Information
= = = = = = =

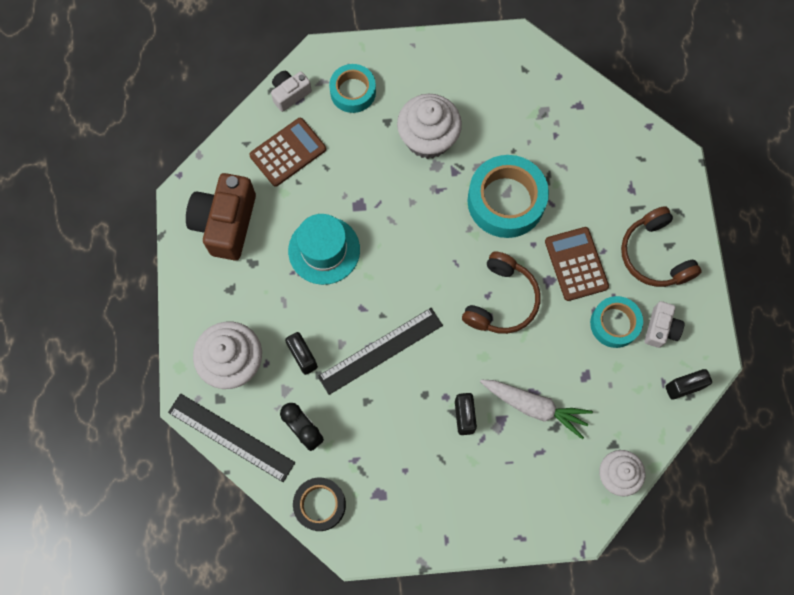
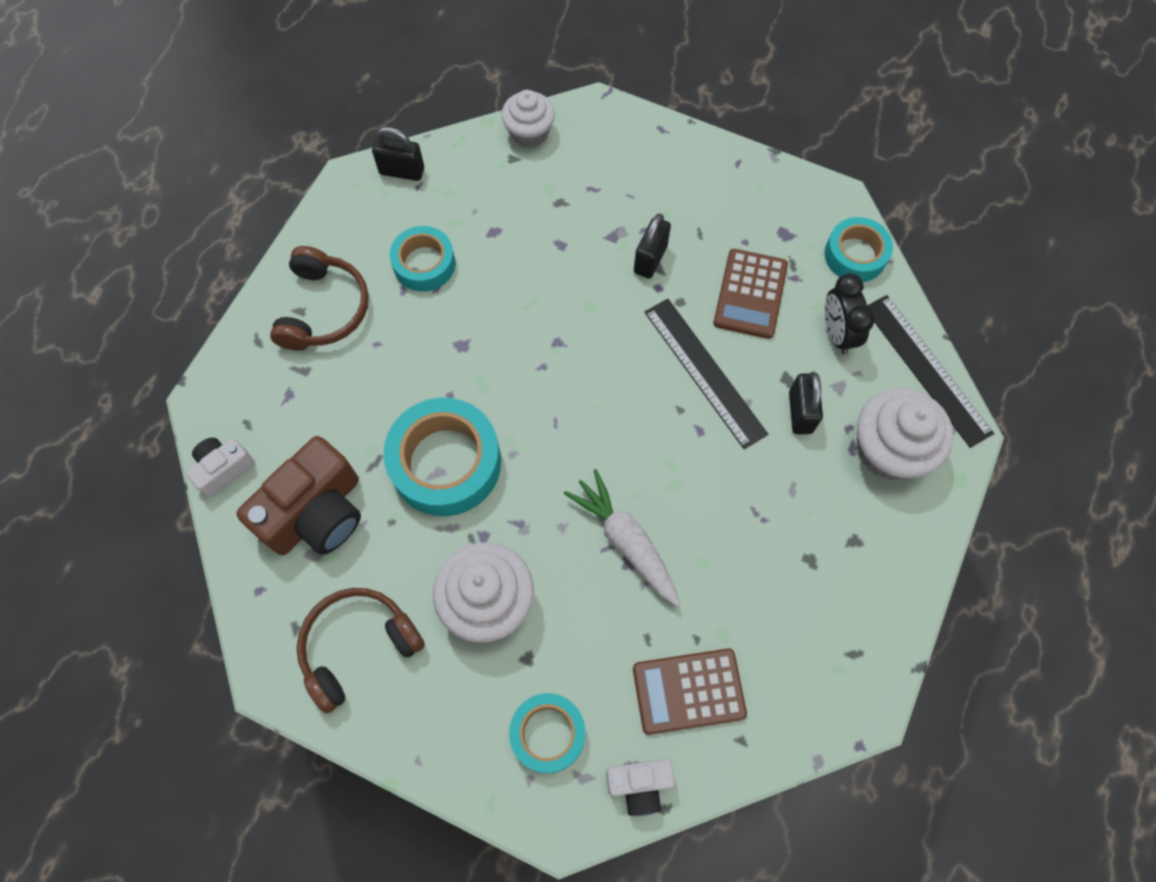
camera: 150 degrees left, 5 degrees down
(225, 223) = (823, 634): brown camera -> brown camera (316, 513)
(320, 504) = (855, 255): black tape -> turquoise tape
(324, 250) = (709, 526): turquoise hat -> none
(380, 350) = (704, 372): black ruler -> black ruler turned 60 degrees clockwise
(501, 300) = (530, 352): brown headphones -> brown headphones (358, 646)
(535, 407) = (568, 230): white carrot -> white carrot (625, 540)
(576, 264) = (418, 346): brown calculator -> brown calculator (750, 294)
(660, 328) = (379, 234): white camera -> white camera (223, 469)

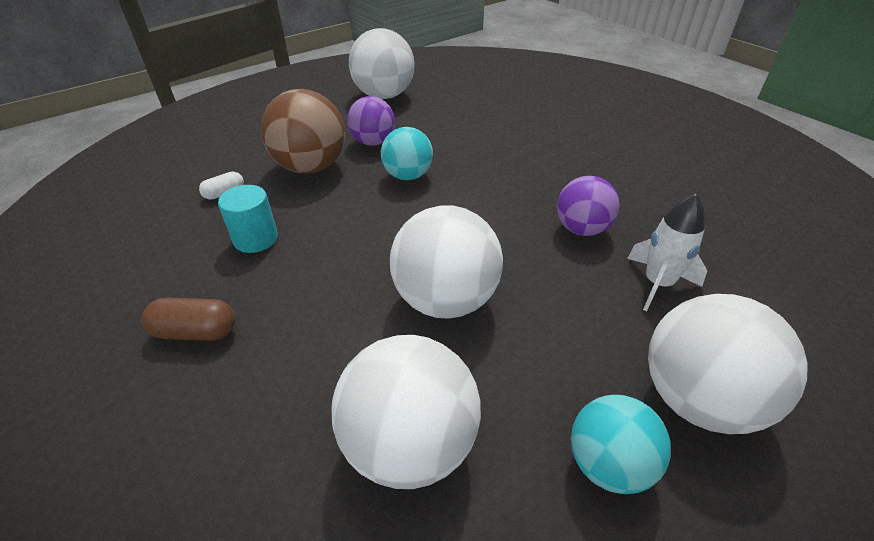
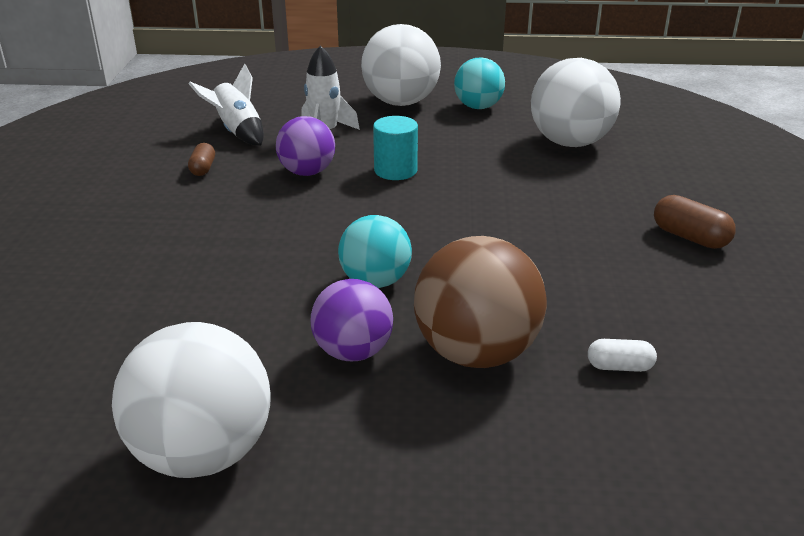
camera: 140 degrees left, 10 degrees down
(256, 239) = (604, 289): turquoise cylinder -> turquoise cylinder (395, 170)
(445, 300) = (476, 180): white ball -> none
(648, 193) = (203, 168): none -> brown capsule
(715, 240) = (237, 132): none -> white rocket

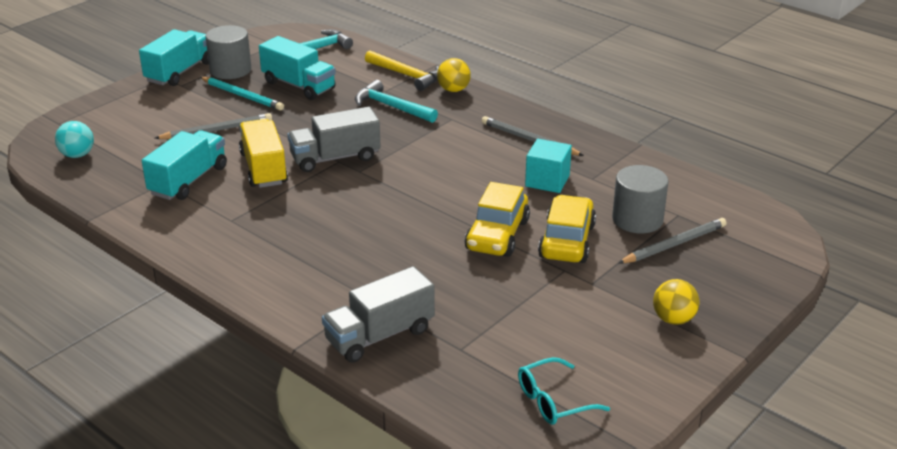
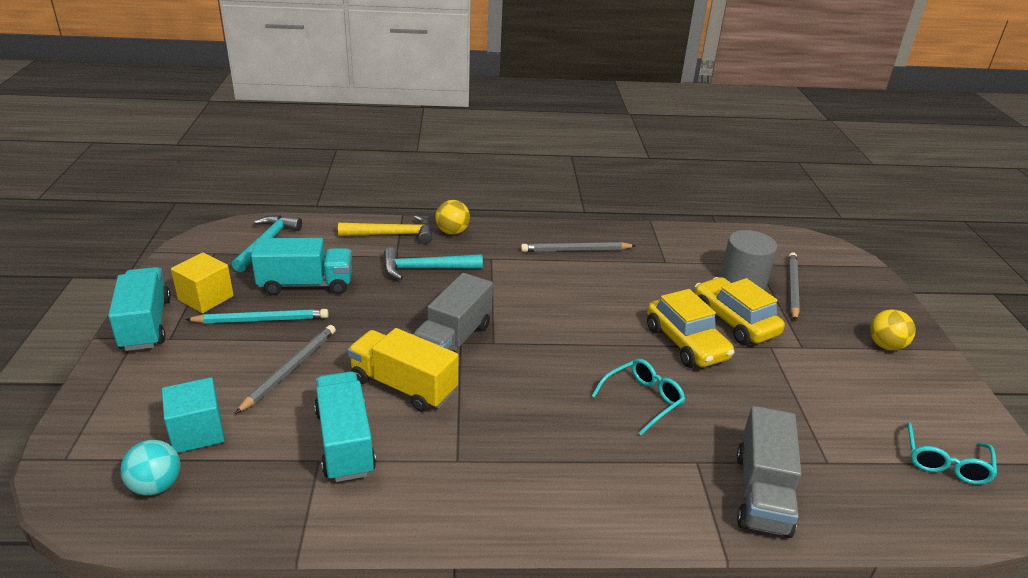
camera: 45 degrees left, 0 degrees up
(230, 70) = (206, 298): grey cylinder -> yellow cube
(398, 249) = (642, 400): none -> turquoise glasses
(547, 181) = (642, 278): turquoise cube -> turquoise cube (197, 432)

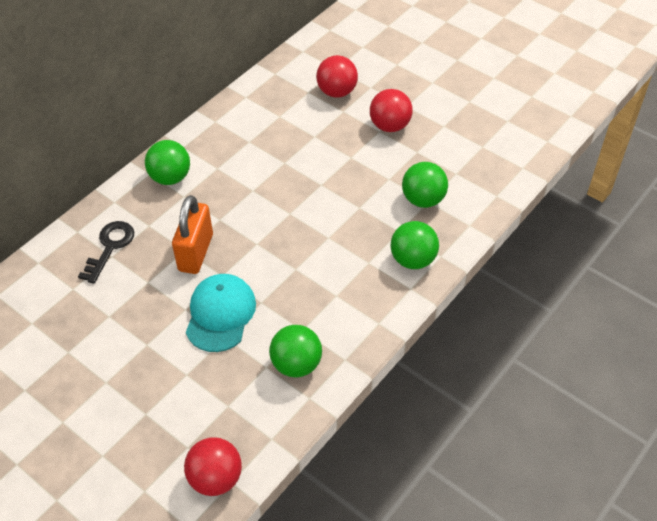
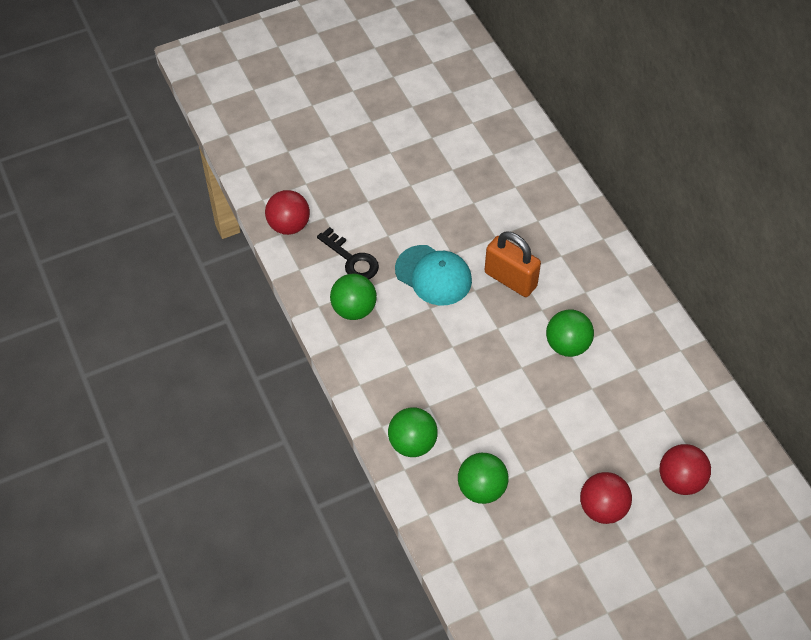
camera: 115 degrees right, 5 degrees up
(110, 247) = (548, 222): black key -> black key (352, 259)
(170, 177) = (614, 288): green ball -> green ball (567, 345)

= = = = = = =

Retype exactly the lines of the data above that fall between the line with "(225, 223) = (823, 634): brown" and the line with "(380, 350) = (704, 372): black", inclusive, and add nothing.

Answer to the problem
(225, 223) = (823, 634): brown camera -> brown camera (316, 513)
(320, 504) = (855, 255): black tape -> turquoise tape
(324, 250) = (709, 526): turquoise hat -> none
(380, 350) = (704, 372): black ruler -> black ruler turned 60 degrees clockwise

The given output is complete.